DATA below:
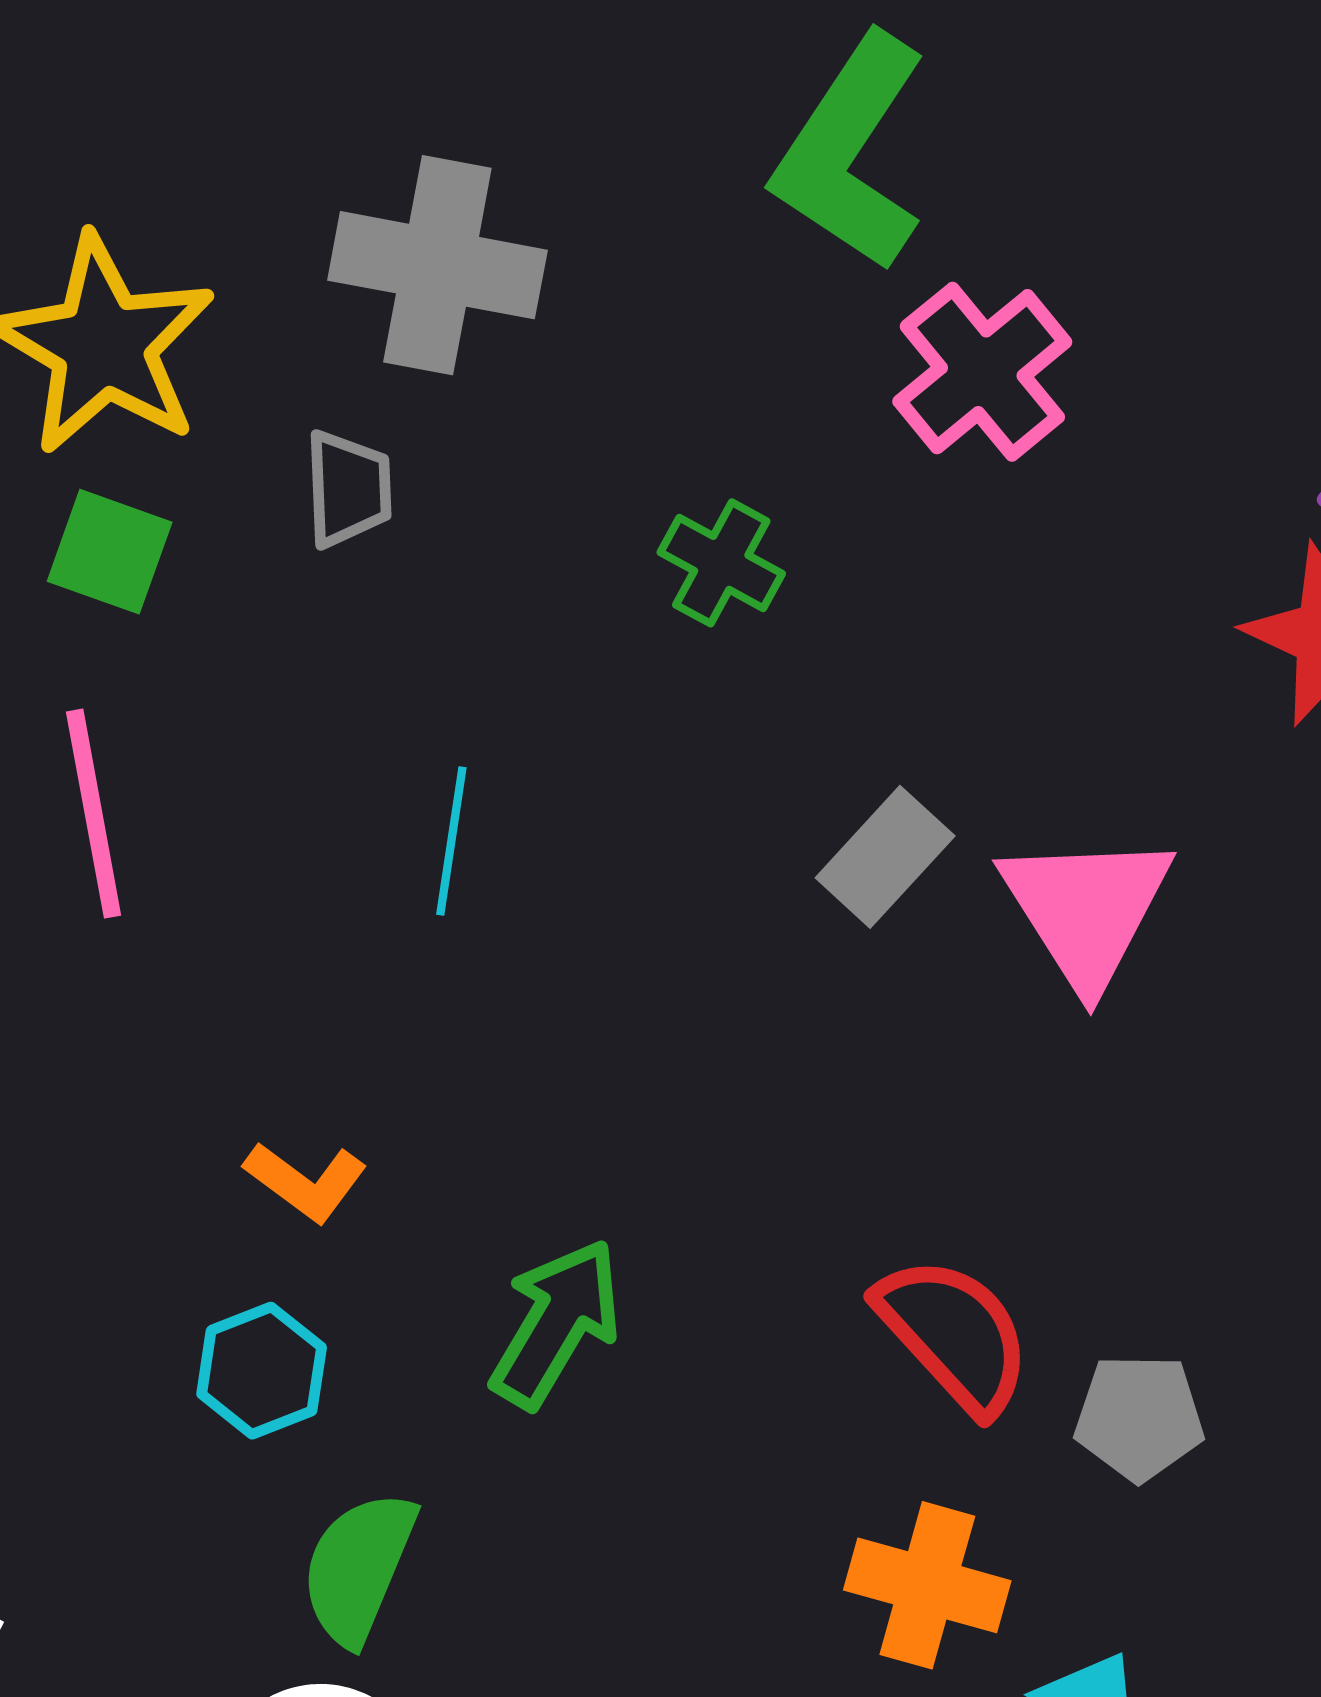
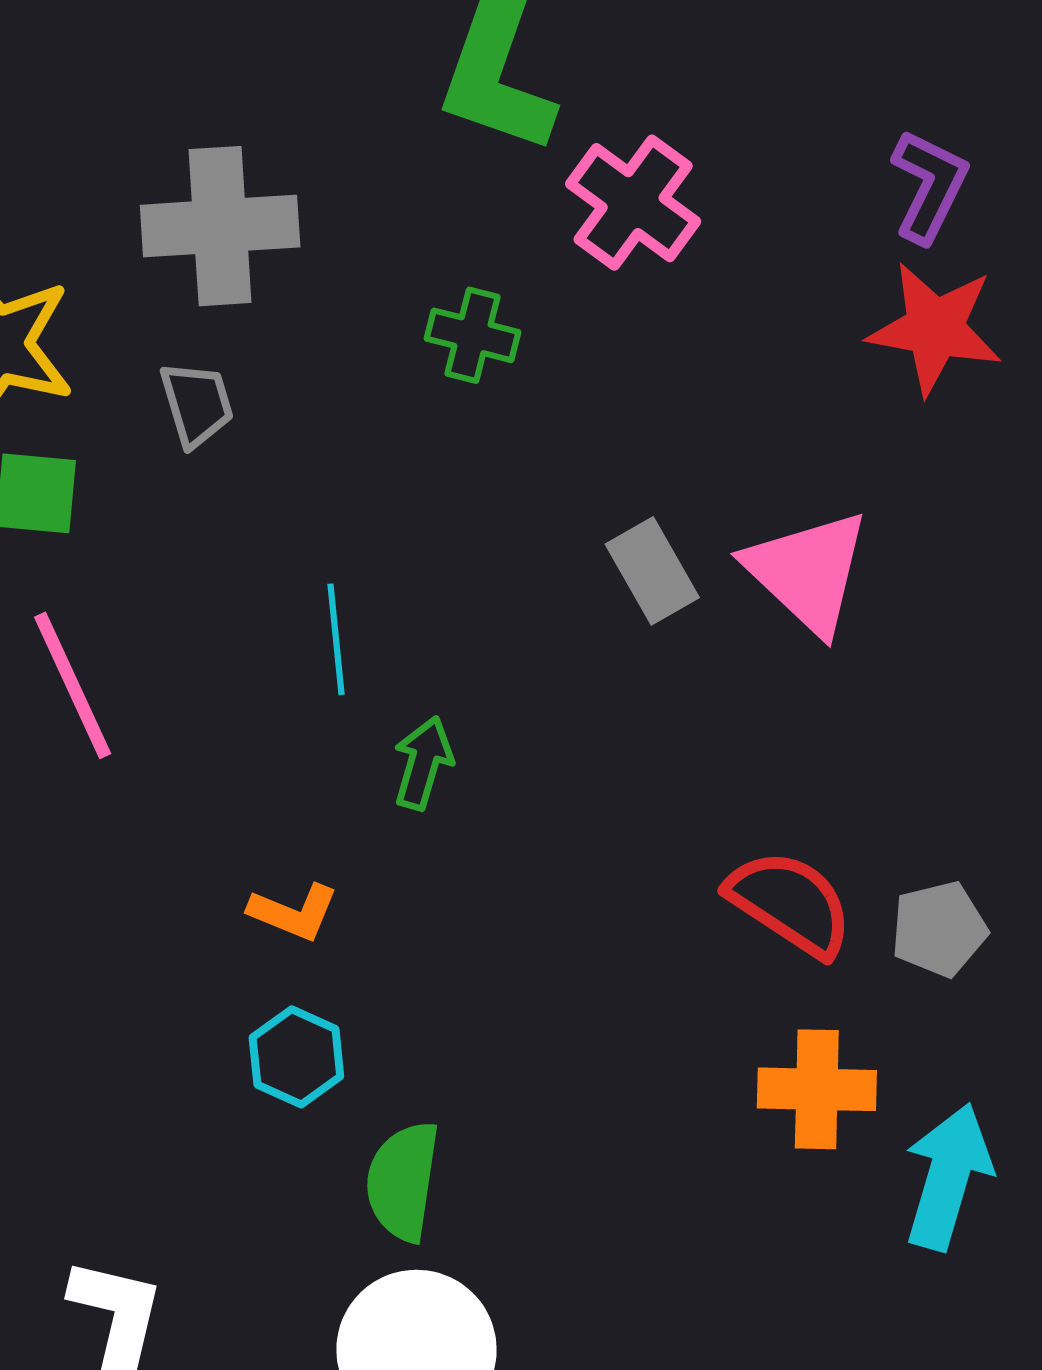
green cross: (721, 563) -> (473, 335), moved
gray rectangle: (885, 857) -> (652, 571), turned -58
green arrow: (556, 1323) -> (423, 763), moved, size x0.7

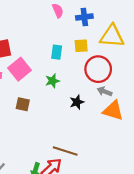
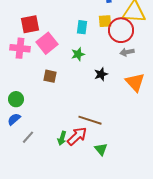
red circle: (98, 69) -> (121, 30), moved
gray arrow: (105, 91) -> (127, 52), moved, turned -32
orange triangle: (113, 111) -> (135, 82), turned 30

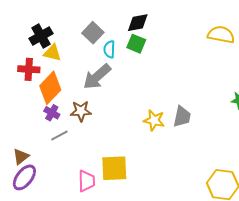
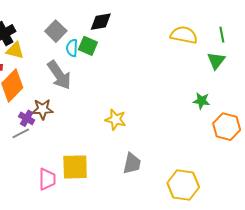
green square: (136, 44) -> (88, 46), moved
gray arrow: (97, 77) -> (59, 75), turned -84
purple cross: (52, 113) -> (27, 118), moved
gray trapezoid: (182, 117) -> (132, 163), moved

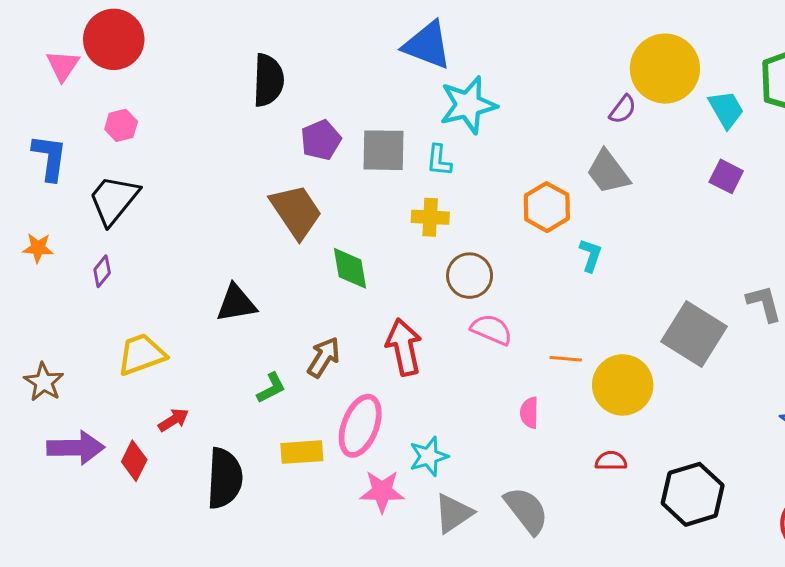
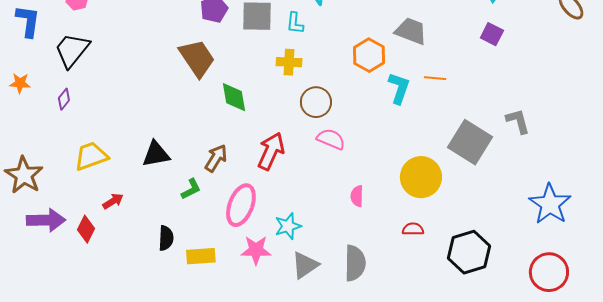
gray trapezoid: (608, 172) -> (411, 31), turned 148
cyan L-shape: (591, 255) -> (399, 88), size x1.4
black triangle: (236, 303) -> (156, 154), moved
red arrow: (404, 347) -> (271, 151), turned 36
orange line: (566, 359) -> (435, 78), moved
brown star: (44, 382) -> (24, 175), size x1.4
green L-shape: (271, 388) -> (191, 189), moved
yellow rectangle: (302, 452) -> (201, 256), moved
black semicircle: (225, 478) -> (166, 238), moved, size x0.6
gray semicircle: (526, 510) -> (355, 263), turned 39

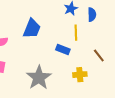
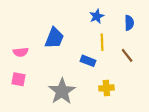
blue semicircle: (92, 15) -> (129, 23), moved
brown line: (99, 56) -> (127, 55), moved

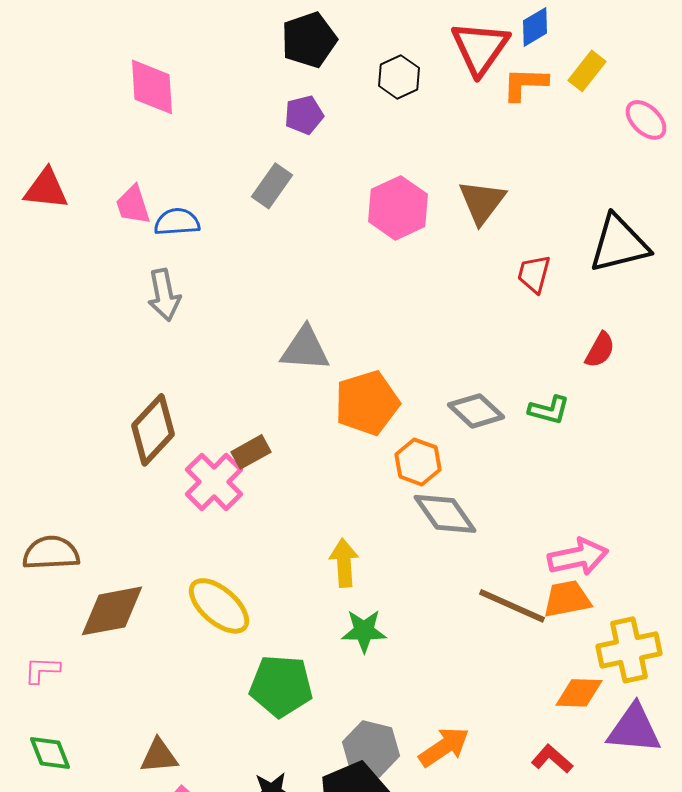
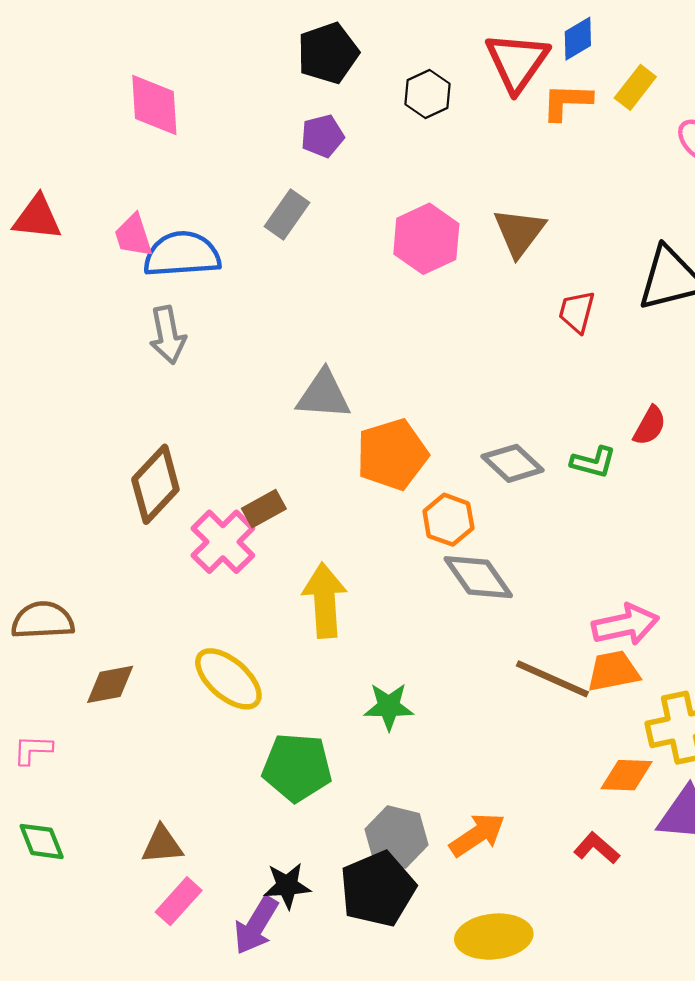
blue semicircle: (177, 222) -> (182, 254), size x1.5
red semicircle: (600, 350) -> (650, 426), moved
yellow arrow: (344, 563) -> (325, 600), moved, size x1.4
brown diamond: (112, 611) -> (110, 684), size x0.7

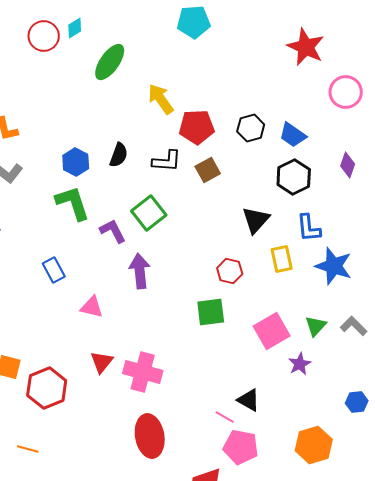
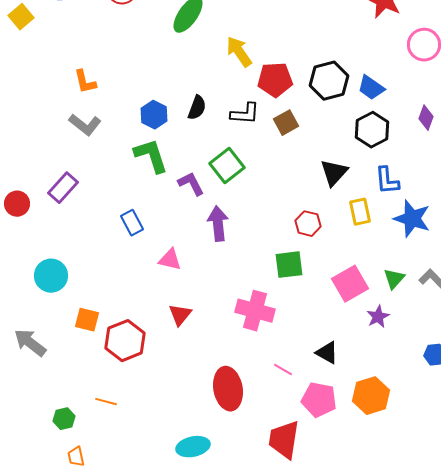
black hexagon: (251, 128) -> (329, 81), size x1.4
pink cross: (143, 372) -> (255, 311), moved
pink line: (225, 417) -> (283, 370), moved
orange hexagon: (314, 445) -> (371, 396), moved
End of DATA.
§ **WHAT YOU HAVE TO DO**:
Look for the line that contains "gray trapezoid: (608, 172)", then please copy it and the rest of the lines through the end of the data, pictures excluded.

§ **THE ANSWER**:
gray trapezoid: (608, 172) -> (411, 31), turned 148
cyan L-shape: (591, 255) -> (399, 88), size x1.4
black triangle: (236, 303) -> (156, 154), moved
red arrow: (404, 347) -> (271, 151), turned 36
orange line: (566, 359) -> (435, 78), moved
brown star: (44, 382) -> (24, 175), size x1.4
green L-shape: (271, 388) -> (191, 189), moved
yellow rectangle: (302, 452) -> (201, 256), moved
black semicircle: (225, 478) -> (166, 238), moved, size x0.6
gray semicircle: (526, 510) -> (355, 263), turned 39

blue semicircle: (92, 15) -> (129, 23), moved
brown line: (99, 56) -> (127, 55), moved

blue semicircle: (177, 222) -> (182, 254), size x1.5
red semicircle: (600, 350) -> (650, 426), moved
yellow arrow: (344, 563) -> (325, 600), moved, size x1.4
brown diamond: (112, 611) -> (110, 684), size x0.7

black hexagon: (251, 128) -> (329, 81), size x1.4
pink cross: (143, 372) -> (255, 311), moved
pink line: (225, 417) -> (283, 370), moved
orange hexagon: (314, 445) -> (371, 396), moved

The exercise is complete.